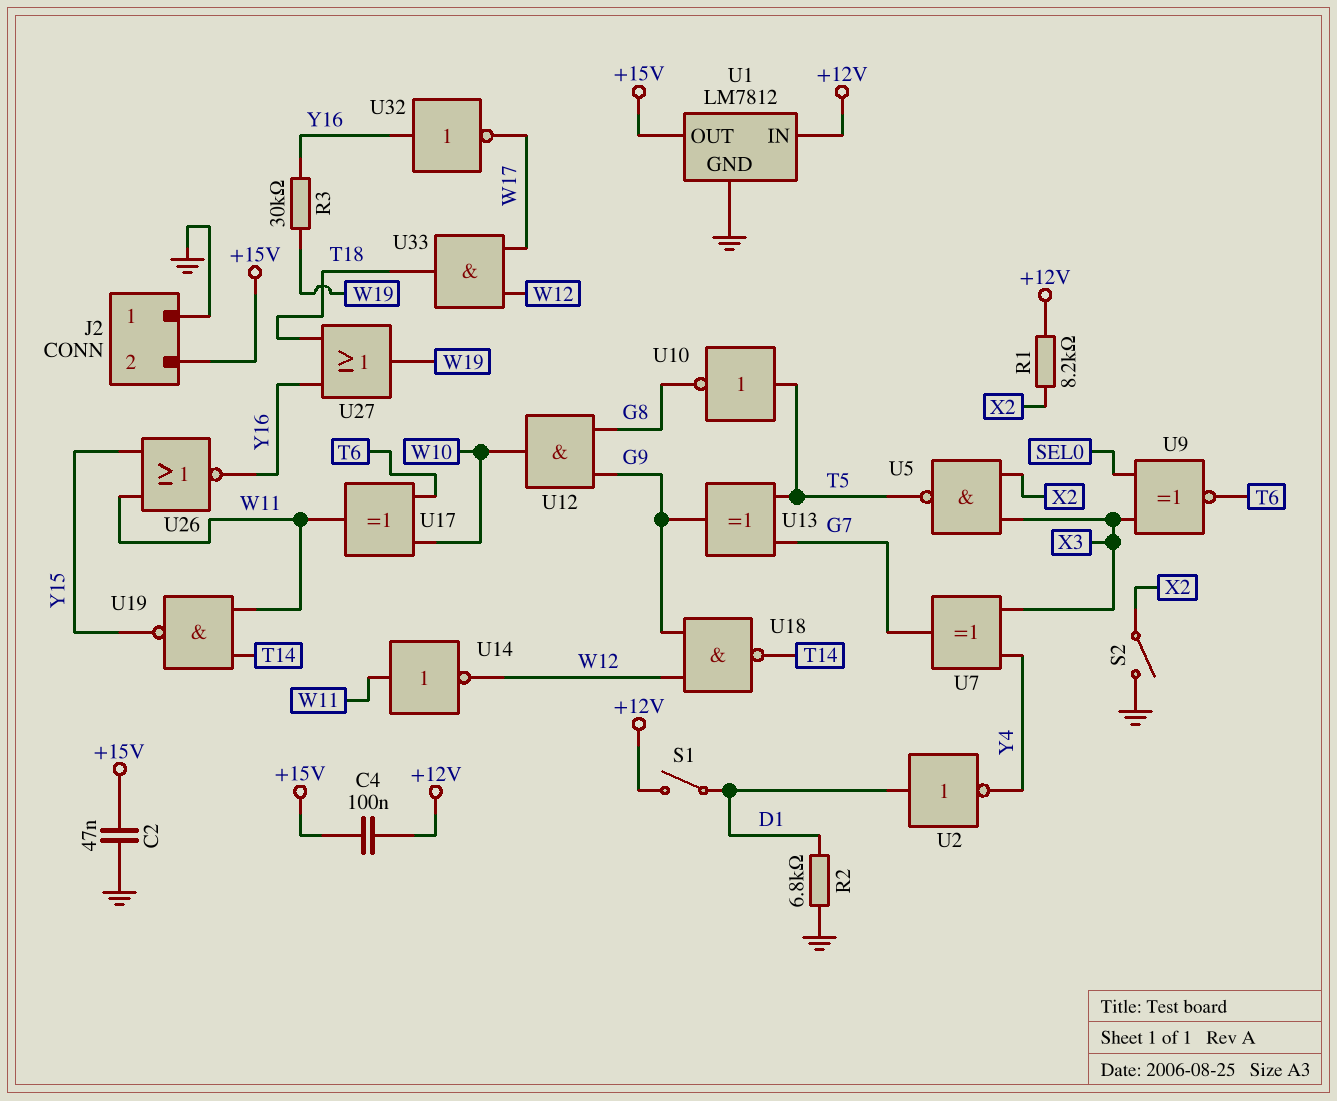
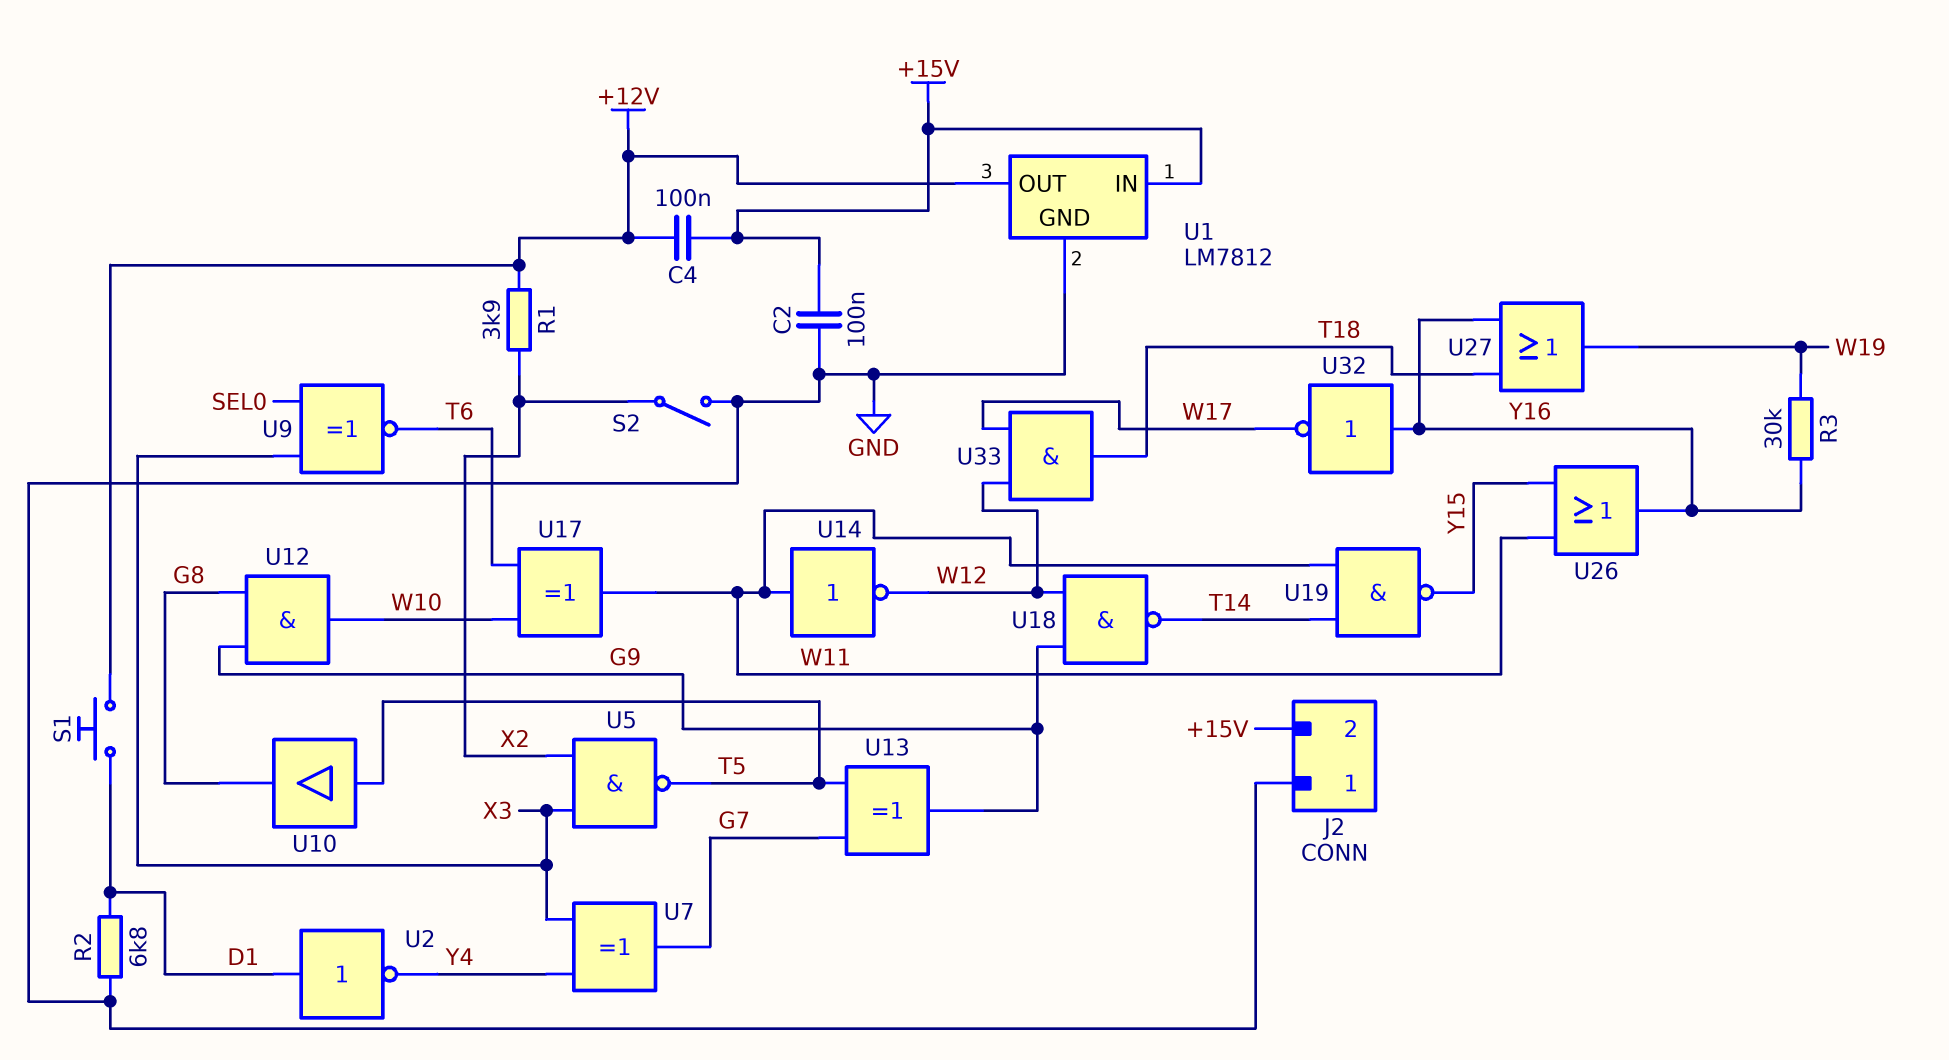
C2: 47nF (+15V, GND) -> 100nF (+15V, GND)
R1: 8.2k (+12V, X2) -> 3.9k (+12V, X2)
S1: switch (+12V, D1) -> button (+12V, D1)
U1 pin IN: +12V -> +15V
U1 pin OUT: +15V -> +12V
U10: NOT (in T5, out G8) -> buffer (in T5, out G8)
U26: NOR (in W11, in Y15, out Y16) -> OR (in W11, in Y15, out Y16)

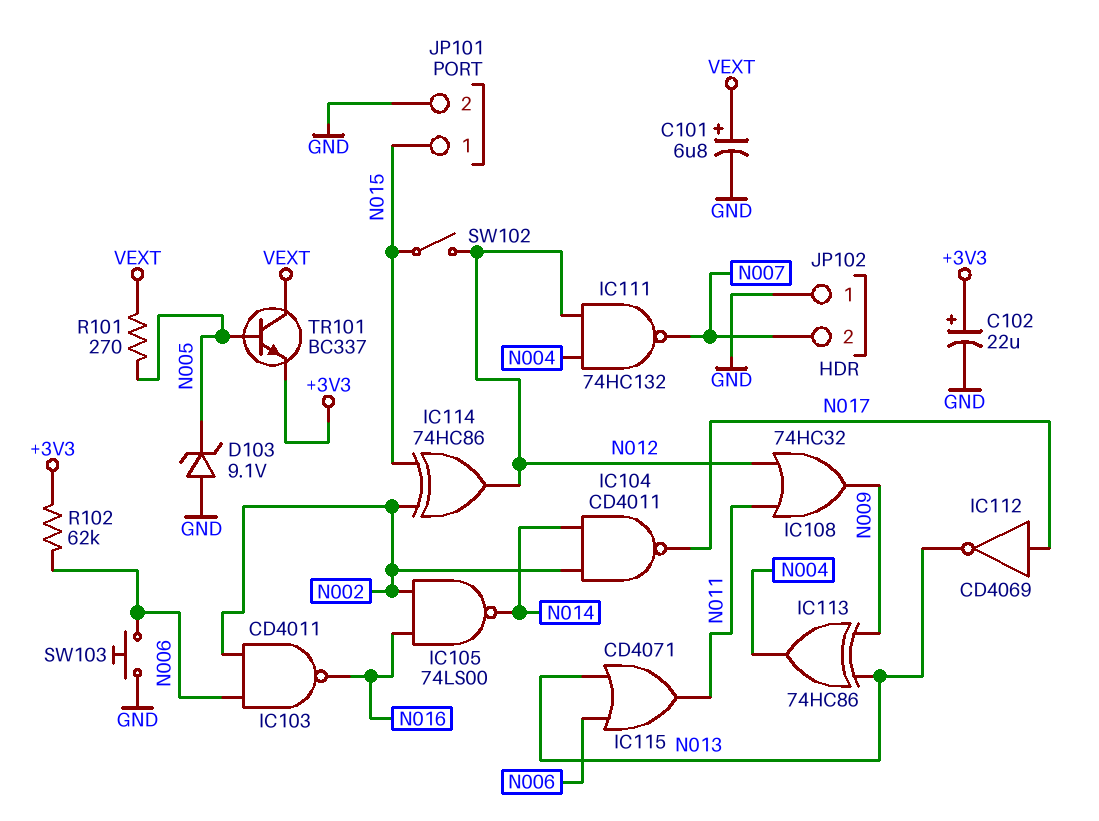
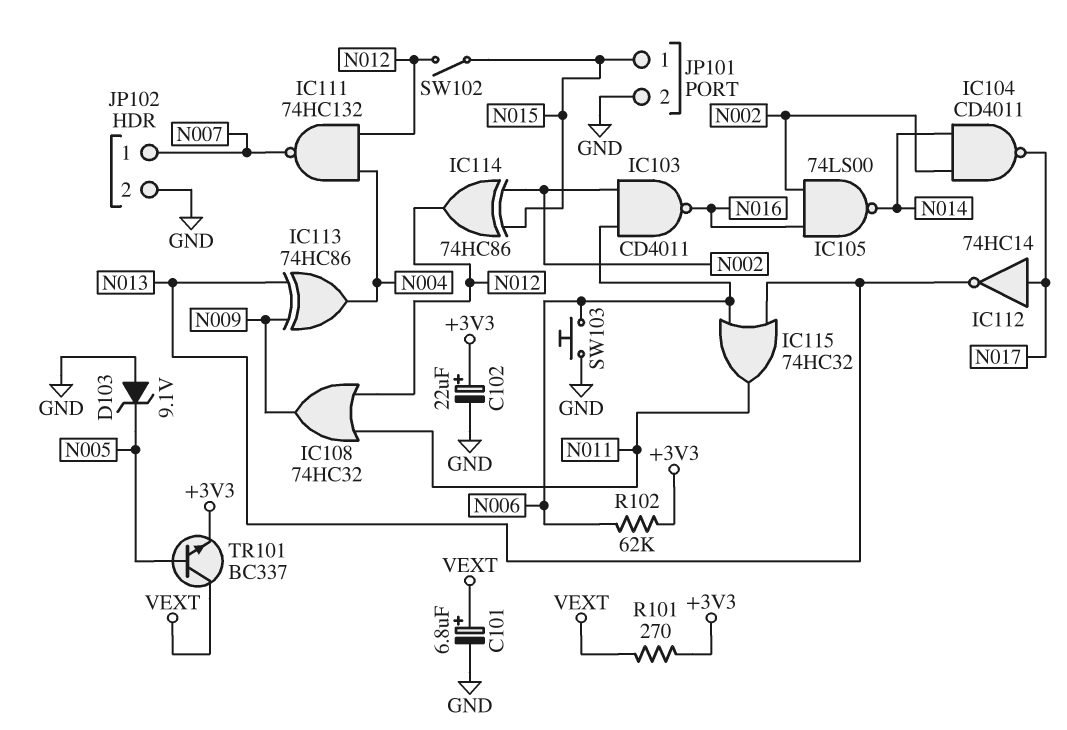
IC112: NOT CD4069 (in N017, out N013) -> NOT 74HC14 (in N017, out N013)
IC115: OR CD4071 (in N006, in N013, out N011) -> OR 74HC32 (in N006, in N013, out N011)
JP102 pin 1: GND -> N007
JP102 pin 2: N007 -> GND
R101: 270 (N005, VEXT) -> 270 (+3V3, VEXT)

* **DIRECTIONS FOR THIS TASK**
Only the lines from the one with "U26: NOR (in" through the last line above belong in the answer. Reproduce them exactly, without the pictures.

* **RESULT**
U26: NOR (in W11, in Y15, out Y16) -> OR (in W11, in Y15, out Y16)

IC112: NOT CD4069 (in N017, out N013) -> NOT 74HC14 (in N017, out N013)
IC115: OR CD4071 (in N006, in N013, out N011) -> OR 74HC32 (in N006, in N013, out N011)
JP102 pin 1: GND -> N007
JP102 pin 2: N007 -> GND
R101: 270 (N005, VEXT) -> 270 (+3V3, VEXT)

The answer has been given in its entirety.